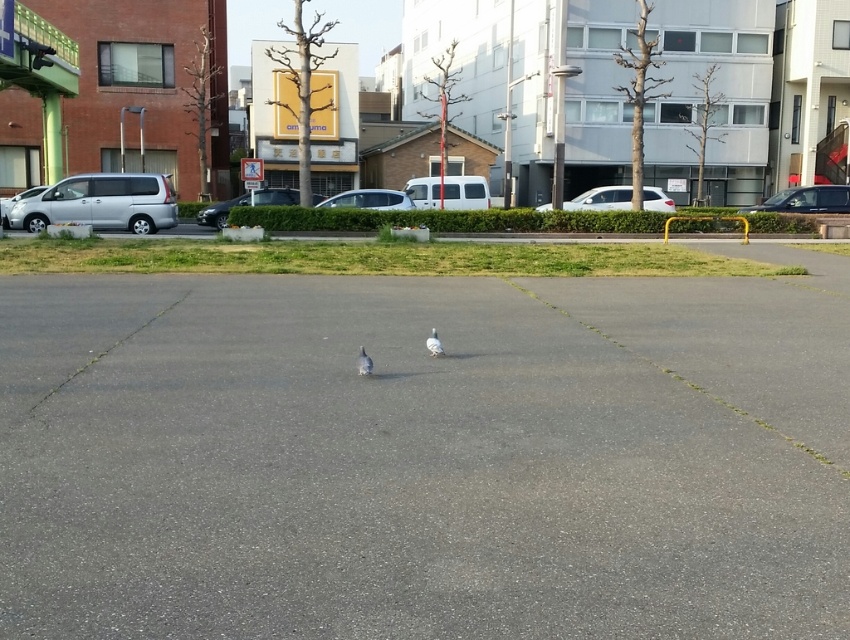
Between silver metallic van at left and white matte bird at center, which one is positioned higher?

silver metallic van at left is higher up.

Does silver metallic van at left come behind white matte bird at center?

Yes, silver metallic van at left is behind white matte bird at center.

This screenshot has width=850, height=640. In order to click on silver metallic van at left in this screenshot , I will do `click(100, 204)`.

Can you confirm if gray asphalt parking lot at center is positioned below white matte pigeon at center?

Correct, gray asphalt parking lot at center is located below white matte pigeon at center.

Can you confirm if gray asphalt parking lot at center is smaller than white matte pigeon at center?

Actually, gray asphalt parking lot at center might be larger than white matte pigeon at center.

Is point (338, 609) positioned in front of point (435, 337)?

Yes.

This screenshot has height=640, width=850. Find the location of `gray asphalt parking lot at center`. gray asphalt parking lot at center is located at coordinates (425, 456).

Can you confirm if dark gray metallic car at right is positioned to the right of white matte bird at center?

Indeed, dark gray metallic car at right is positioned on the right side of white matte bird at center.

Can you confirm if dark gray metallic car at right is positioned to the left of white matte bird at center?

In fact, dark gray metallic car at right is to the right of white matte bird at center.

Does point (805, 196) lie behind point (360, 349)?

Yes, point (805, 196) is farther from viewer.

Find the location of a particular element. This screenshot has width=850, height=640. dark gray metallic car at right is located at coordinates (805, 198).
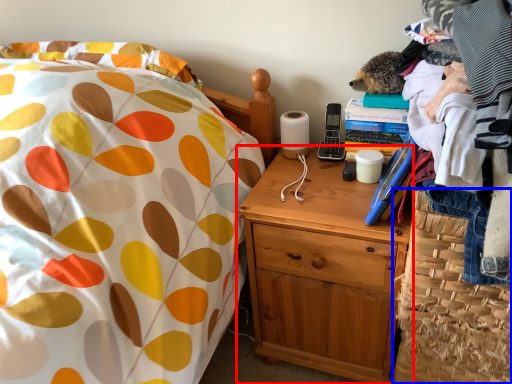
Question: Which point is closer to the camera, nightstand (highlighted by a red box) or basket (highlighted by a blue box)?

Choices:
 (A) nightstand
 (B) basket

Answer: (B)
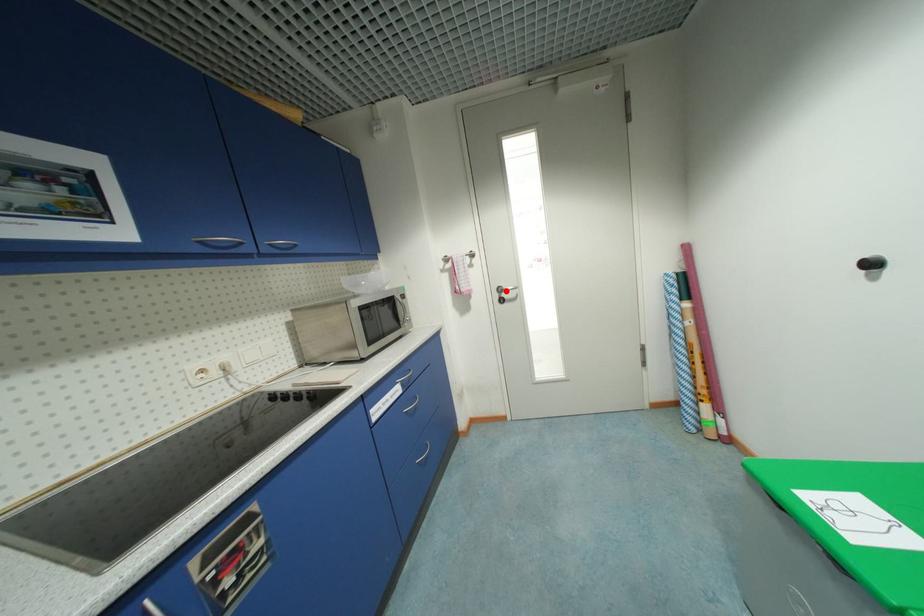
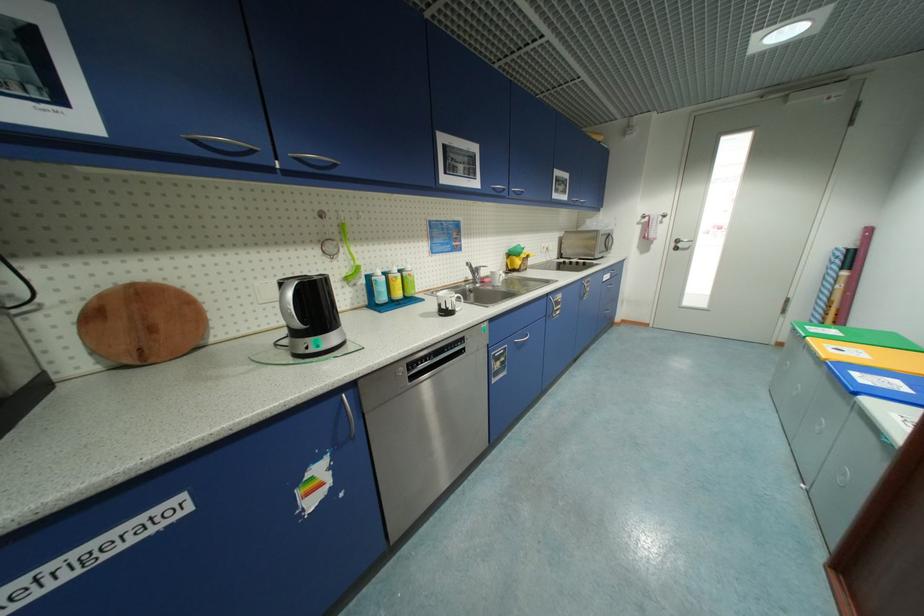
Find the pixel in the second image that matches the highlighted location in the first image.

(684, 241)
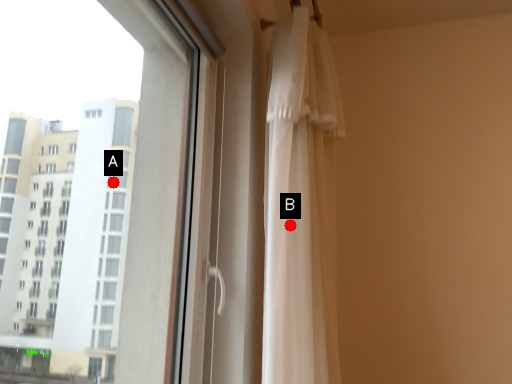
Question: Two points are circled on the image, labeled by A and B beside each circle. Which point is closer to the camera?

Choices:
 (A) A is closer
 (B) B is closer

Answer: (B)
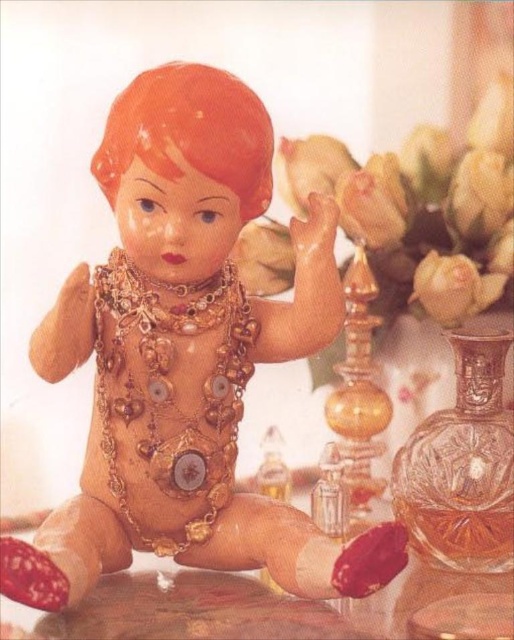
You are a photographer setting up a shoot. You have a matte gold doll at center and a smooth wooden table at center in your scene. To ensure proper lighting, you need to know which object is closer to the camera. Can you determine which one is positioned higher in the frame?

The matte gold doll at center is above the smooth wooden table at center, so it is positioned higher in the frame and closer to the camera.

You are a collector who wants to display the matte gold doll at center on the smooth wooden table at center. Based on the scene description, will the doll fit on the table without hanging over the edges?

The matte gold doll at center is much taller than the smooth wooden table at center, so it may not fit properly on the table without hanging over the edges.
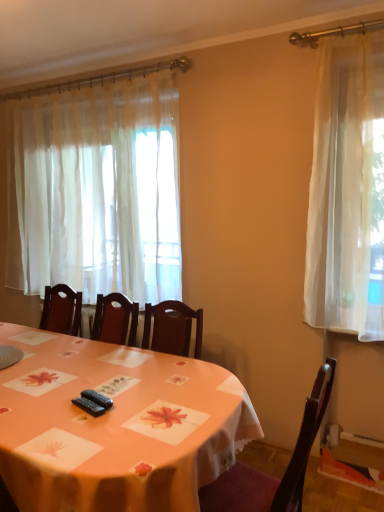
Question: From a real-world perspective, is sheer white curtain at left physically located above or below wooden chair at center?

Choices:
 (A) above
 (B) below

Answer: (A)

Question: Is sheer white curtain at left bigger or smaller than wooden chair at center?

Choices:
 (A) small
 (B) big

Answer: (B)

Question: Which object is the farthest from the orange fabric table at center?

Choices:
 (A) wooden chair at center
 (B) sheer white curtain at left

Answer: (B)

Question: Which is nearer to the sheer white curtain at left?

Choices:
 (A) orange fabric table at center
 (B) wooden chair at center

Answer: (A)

• • • • • • •

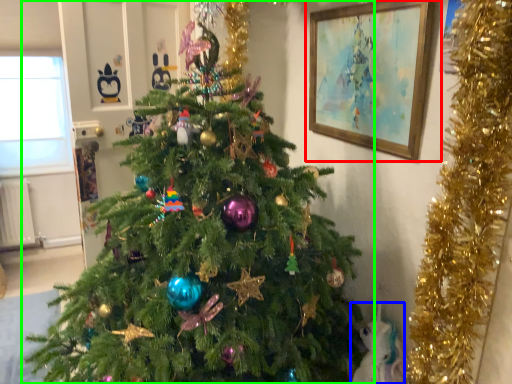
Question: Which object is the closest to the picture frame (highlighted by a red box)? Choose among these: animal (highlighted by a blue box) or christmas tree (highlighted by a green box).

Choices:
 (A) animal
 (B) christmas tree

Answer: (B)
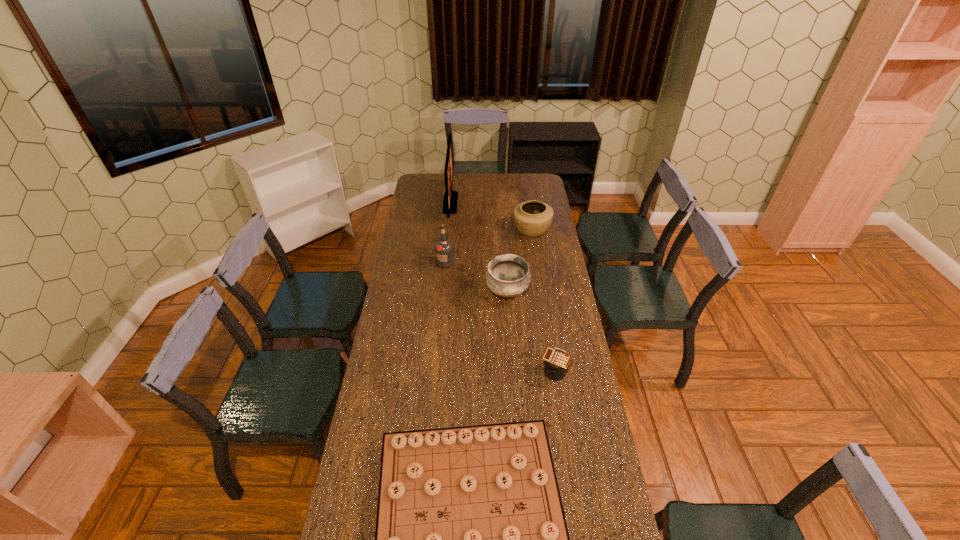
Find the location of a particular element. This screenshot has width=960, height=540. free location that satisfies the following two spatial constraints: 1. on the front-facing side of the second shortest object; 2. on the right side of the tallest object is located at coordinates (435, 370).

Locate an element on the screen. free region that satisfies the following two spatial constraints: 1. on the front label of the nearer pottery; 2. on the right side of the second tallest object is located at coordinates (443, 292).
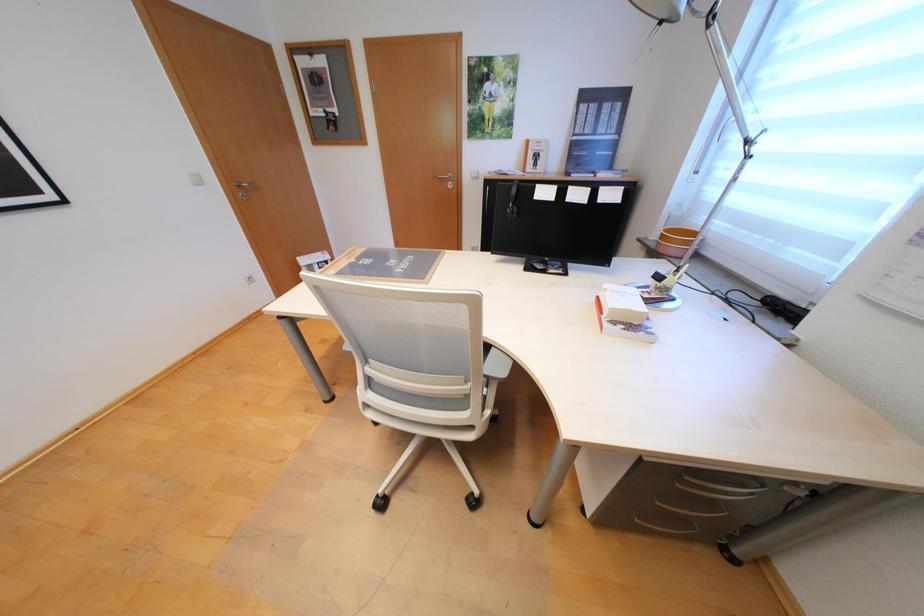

• • • • • • •

EXERCISE: Reproduce the rows word for word, starting at the line that contains "Between silver metallic" and ending after the line that contains "Correct, gray asphalt".

ANSWER TO THE TASK:
Between silver metallic van at left and white matte bird at center, which one is positioned higher?

silver metallic van at left is higher up.

Does silver metallic van at left come behind white matte bird at center?

Yes, silver metallic van at left is behind white matte bird at center.

This screenshot has width=850, height=640. In order to click on silver metallic van at left in this screenshot , I will do `click(100, 204)`.

Can you confirm if gray asphalt parking lot at center is positioned below white matte pigeon at center?

Correct, gray asphalt parking lot at center is located below white matte pigeon at center.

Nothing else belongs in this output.